▸ Records shown:
━━━━━━━━

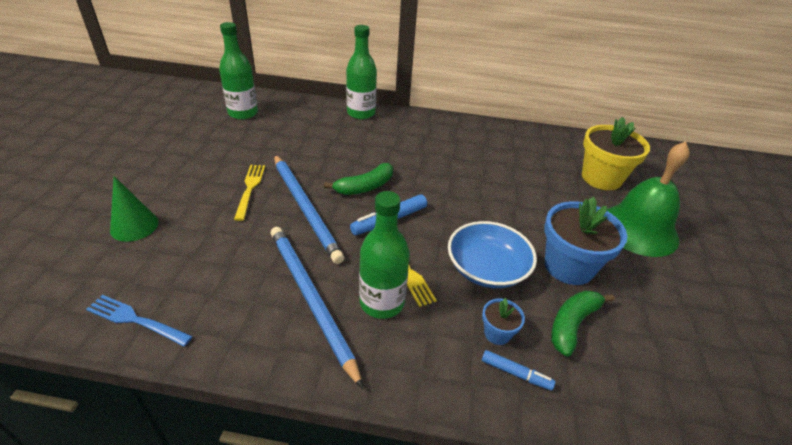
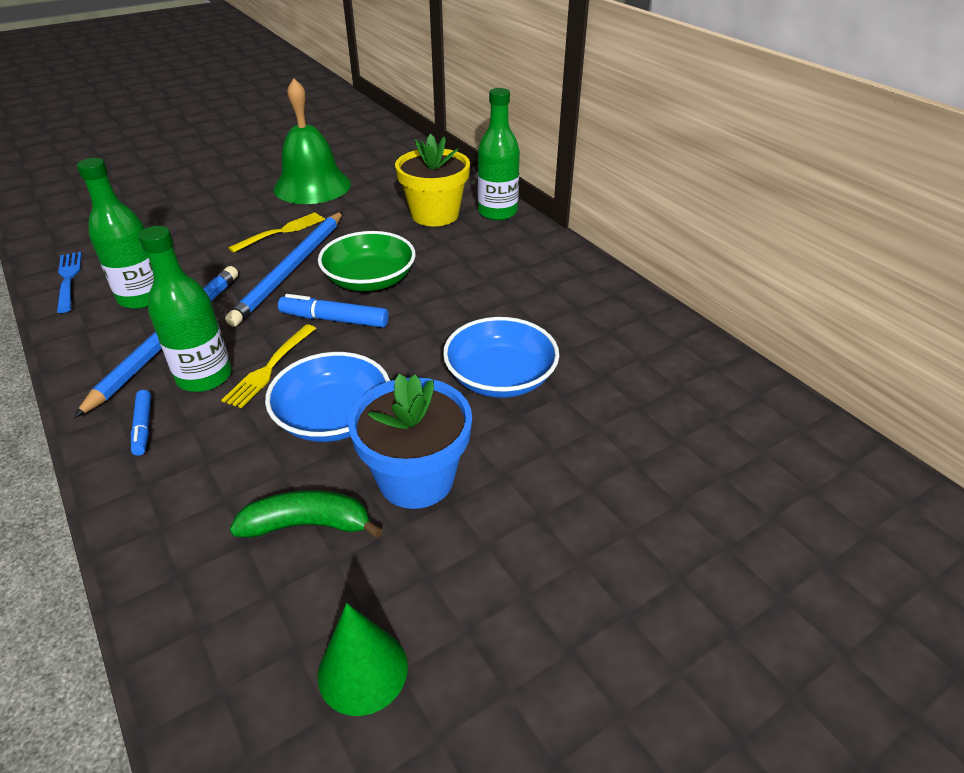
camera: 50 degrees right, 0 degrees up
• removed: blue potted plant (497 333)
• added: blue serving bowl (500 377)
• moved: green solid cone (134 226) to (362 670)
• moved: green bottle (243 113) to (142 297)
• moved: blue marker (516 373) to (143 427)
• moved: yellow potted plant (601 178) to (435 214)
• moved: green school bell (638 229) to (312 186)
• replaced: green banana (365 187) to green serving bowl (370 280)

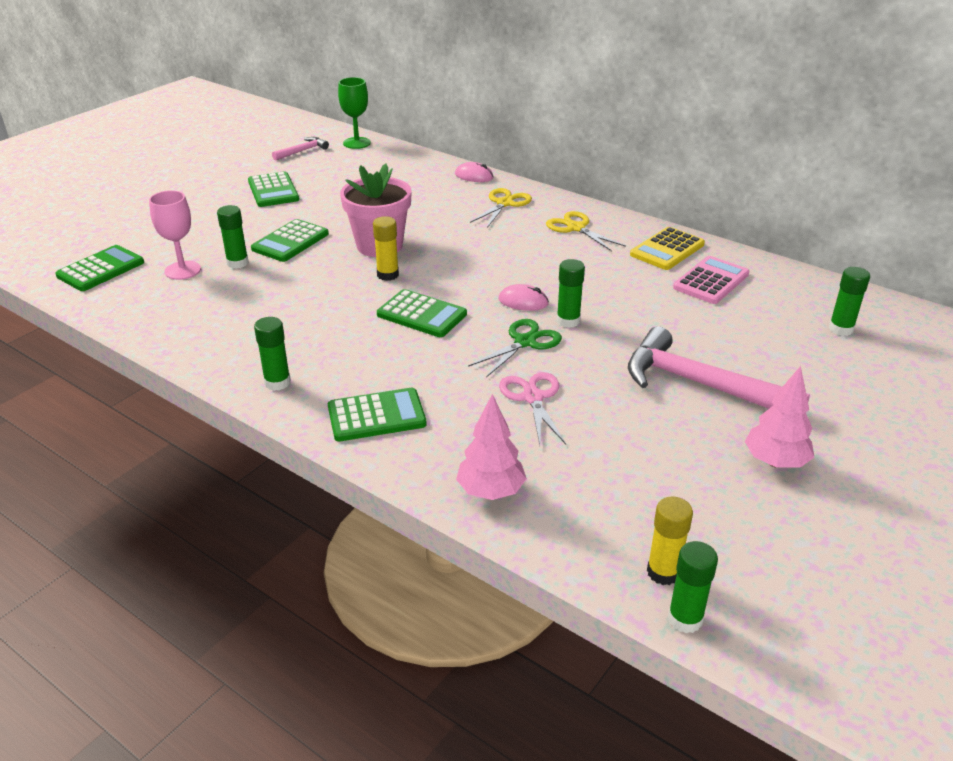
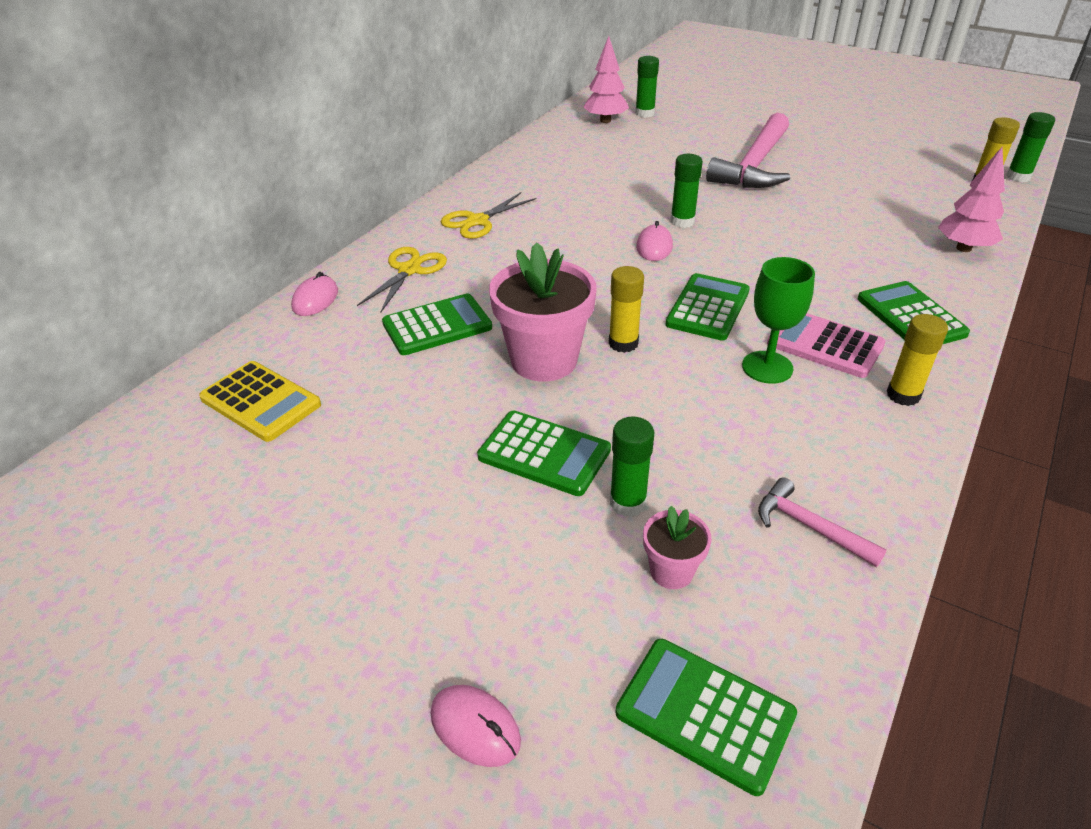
camera: 95 degrees left, 5 degrees up
• removed: green scissors (525 342)
• removed: rosy scissors (533 397)
• added: rosy mouse (475 727)
• moved: green calculator (273 190) to (437 325)
• moved: rosy claw hammer (302 151) to (809 526)
• moved: green wine glass (357 143) to (767 367)
• moved: yellow calculator (667 250) to (261 402)
• moved: rosy calculator (711 281) to (825 344)
• moved: rosy toy tree (775 462) to (605 120)
• replaced: rosy wine glass (182 270) to rosy potted plant (671 571)
• recoloured: green glue stick (277 382) to yellow glue stick (903 395)
• turned: yellow scissors (504 203) = (409 270) 90 degrees clockwise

━━━━━━━━

▸ Work instructions:
Show every line of the entries above where the word "blue" occurs.

▸ Exercise solution:
• removed: blue potted plant (497 333)
• added: blue serving bowl (500 377)
• moved: blue marker (516 373) to (143 427)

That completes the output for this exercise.